Extracted records:
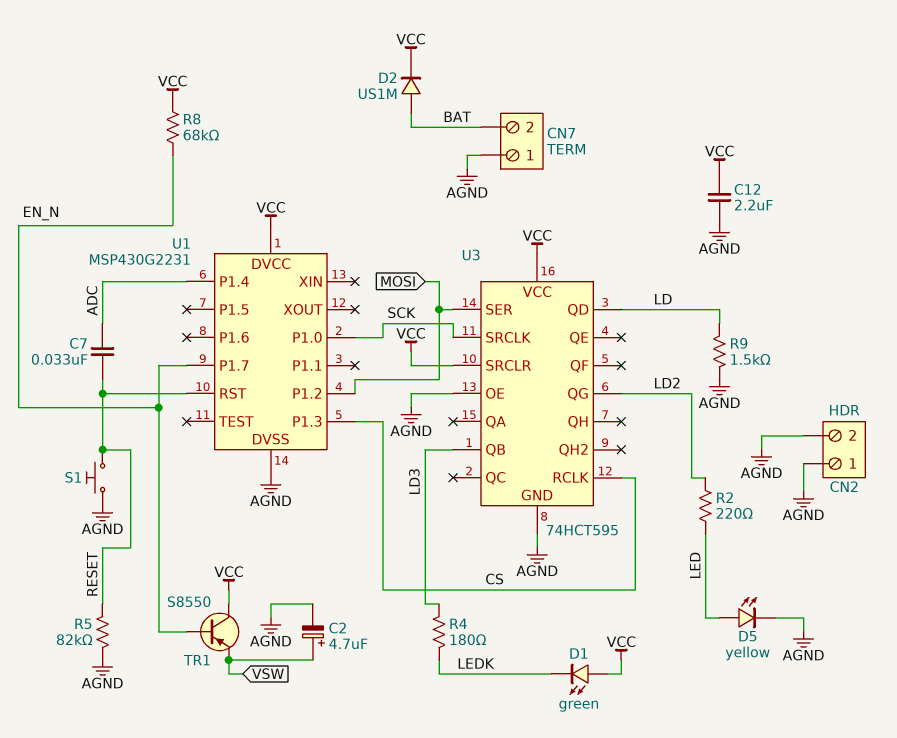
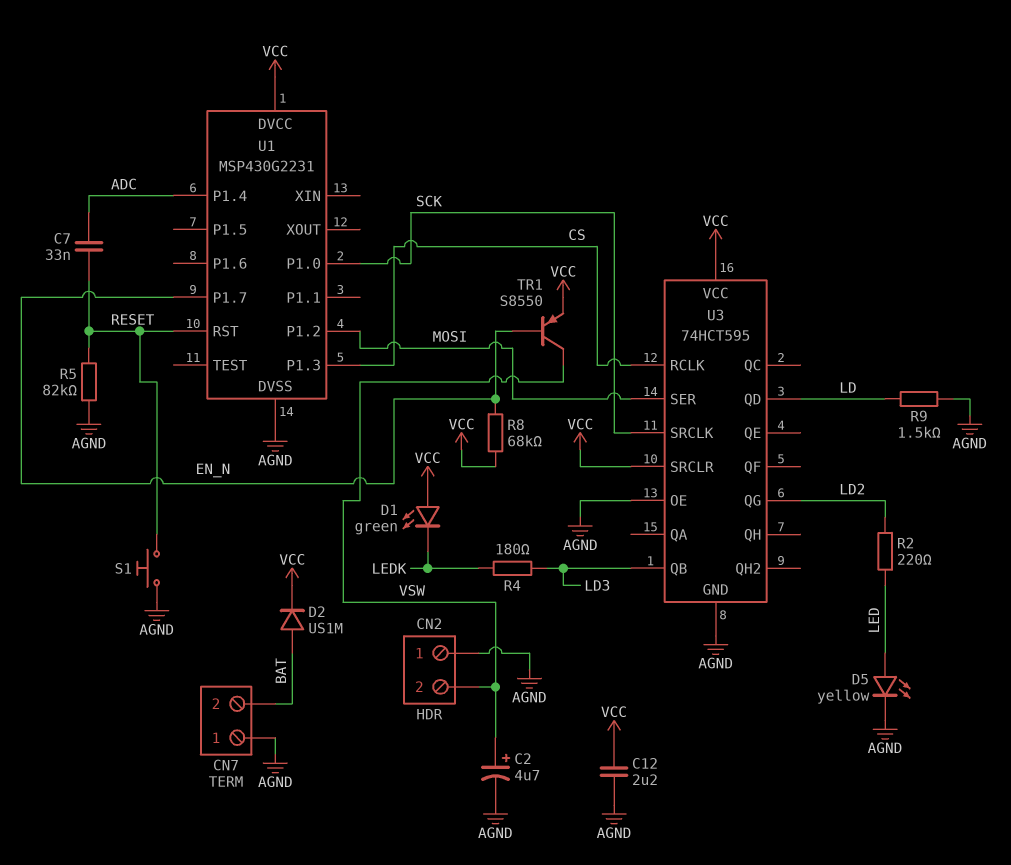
CN2 pin 2: AGND -> VSW
TR1: PNP S8550 (B EN_N, C VCC, E VSW) -> PNP S8550 (B EN_N, C VSW, E VCC)

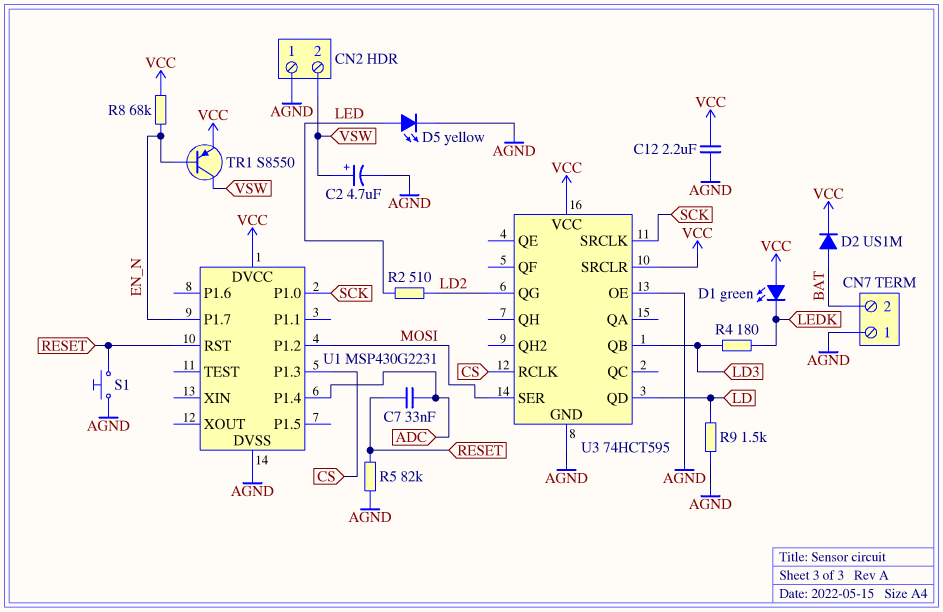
R2: 220 (LD2, LED) -> 510 (LD2, LED)

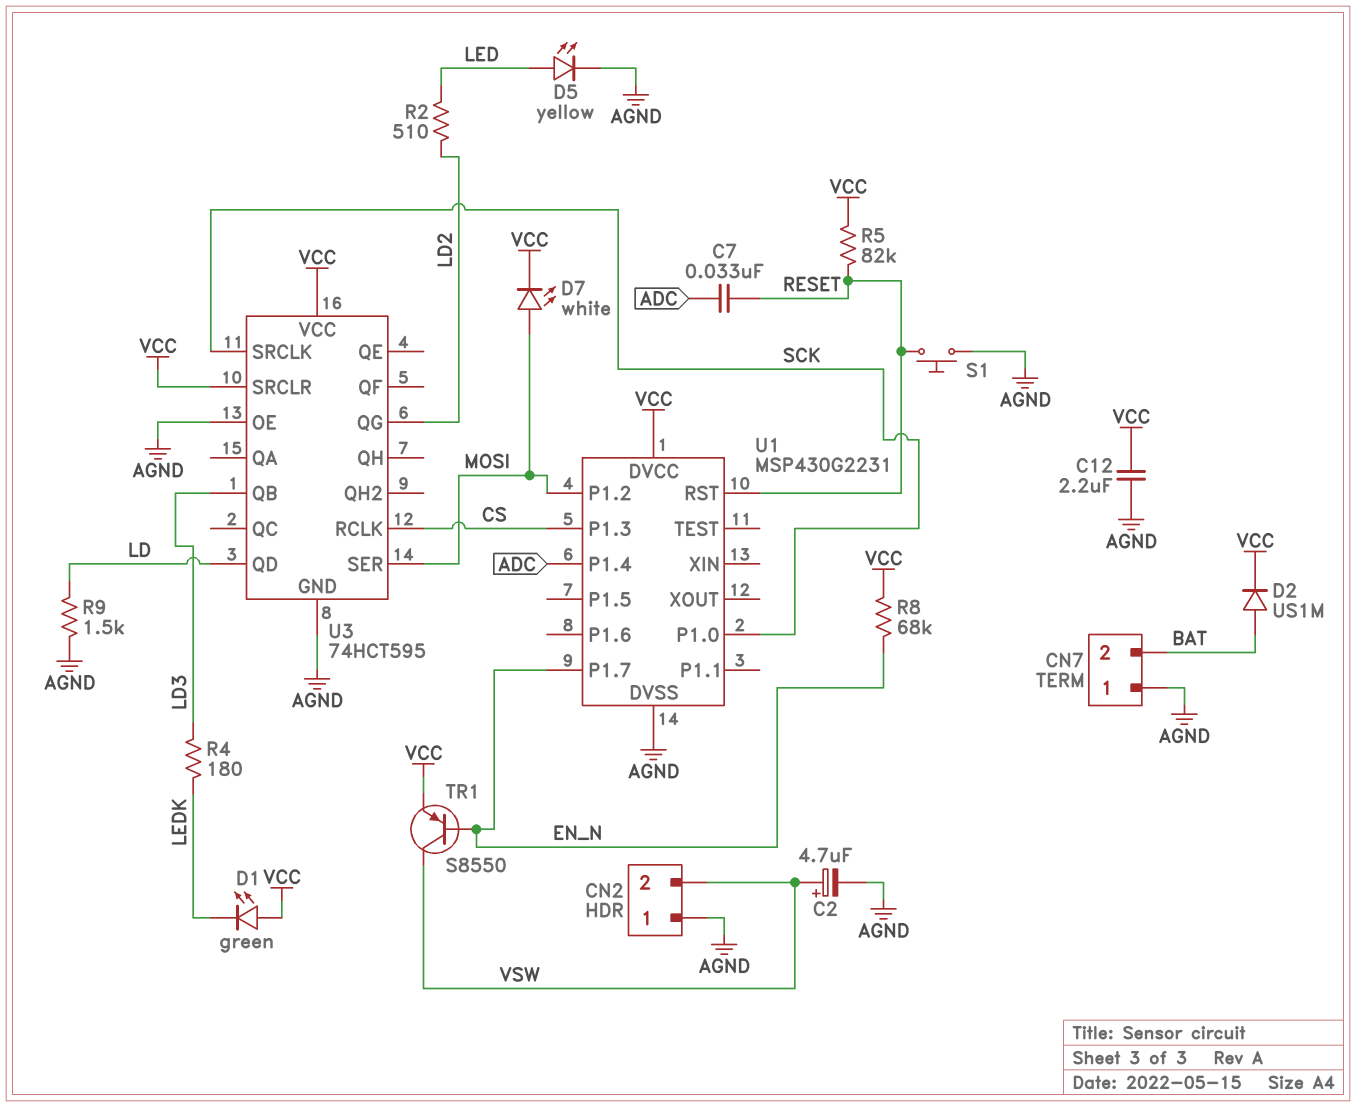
D7: none -> LED white (A MOSI, K VCC)
R5: 82k (AGND, RESET) -> 82k (RESET, VCC)

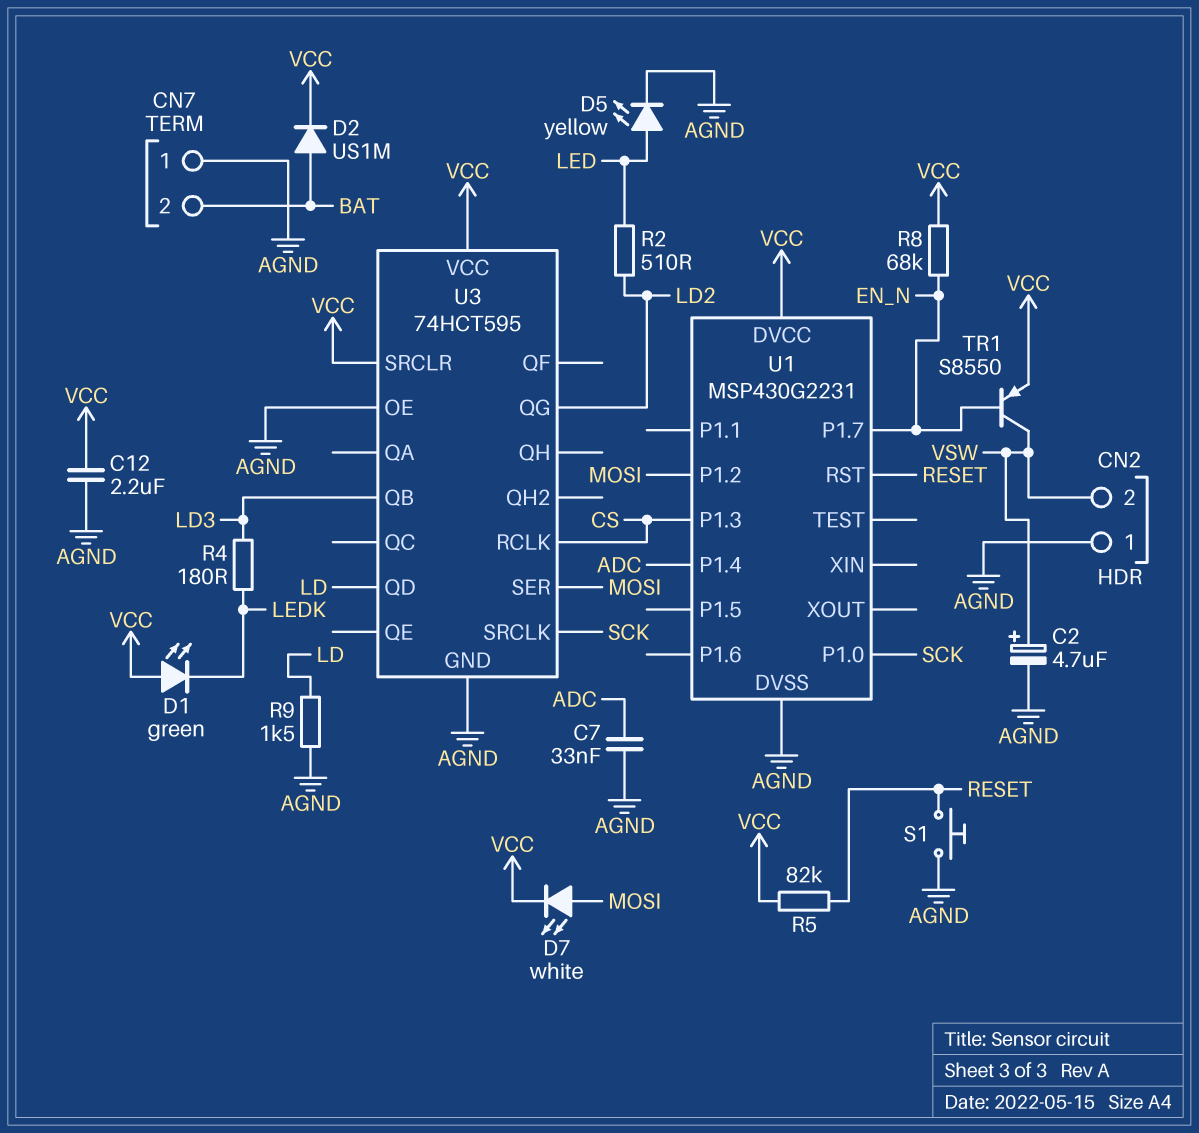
C7: 33nF (ADC, RESET) -> 33nF (ADC, AGND)

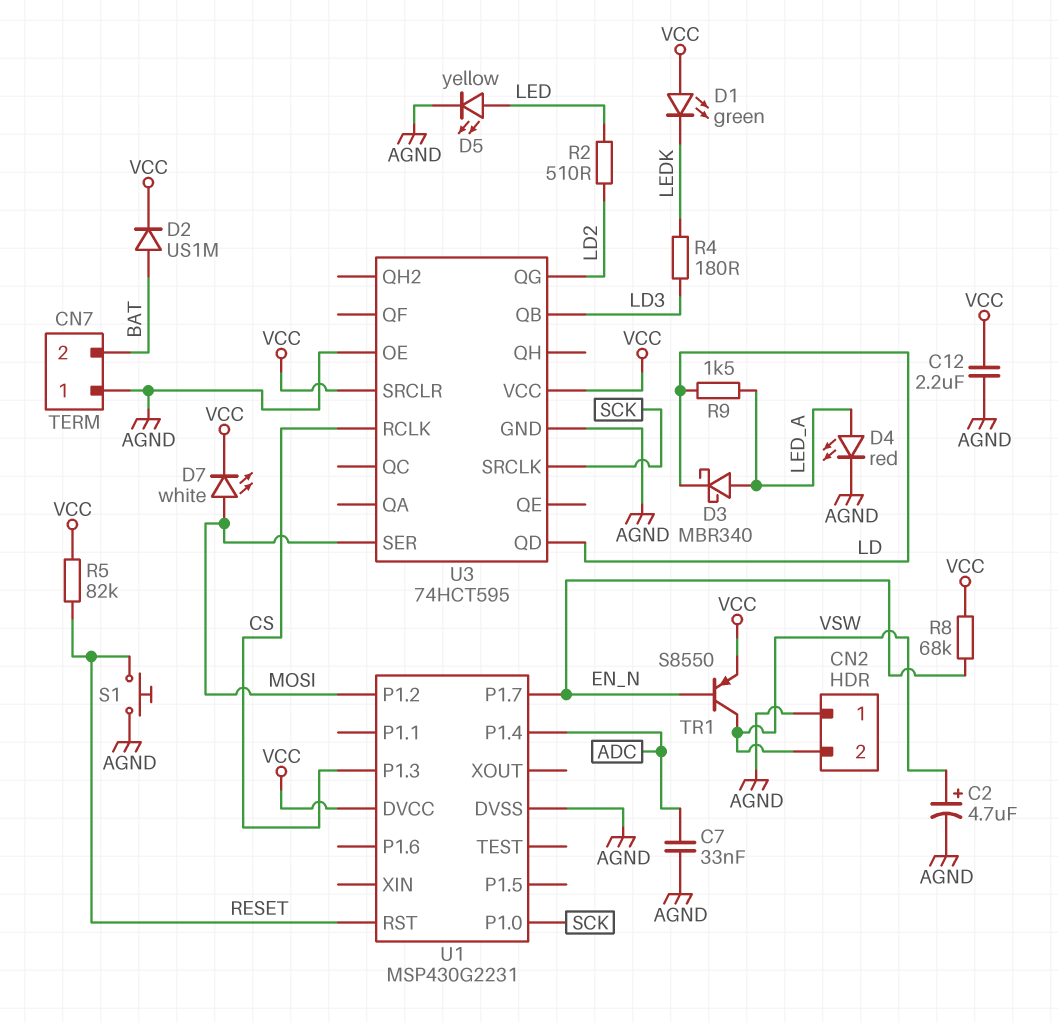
D3: none -> schottky MBR340 (A LED_A, K LD)
D4: none -> LED red (A LED_A, K AGND)
R9: 1.5k (AGND, LD) -> 1.5k (LD, LED_A)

Assigned task:
Restate the data word for word, minus any images.

Task solution:
CN2 pin 2: AGND -> VSW
TR1: PNP S8550 (B EN_N, C VCC, E VSW) -> PNP S8550 (B EN_N, C VSW, E VCC)

R2: 220 (LD2, LED) -> 510 (LD2, LED)

D7: none -> LED white (A MOSI, K VCC)
R5: 82k (AGND, RESET) -> 82k (RESET, VCC)

C7: 33nF (ADC, RESET) -> 33nF (ADC, AGND)

D3: none -> schottky MBR340 (A LED_A, K LD)
D4: none -> LED red (A LED_A, K AGND)
R9: 1.5k (AGND, LD) -> 1.5k (LD, LED_A)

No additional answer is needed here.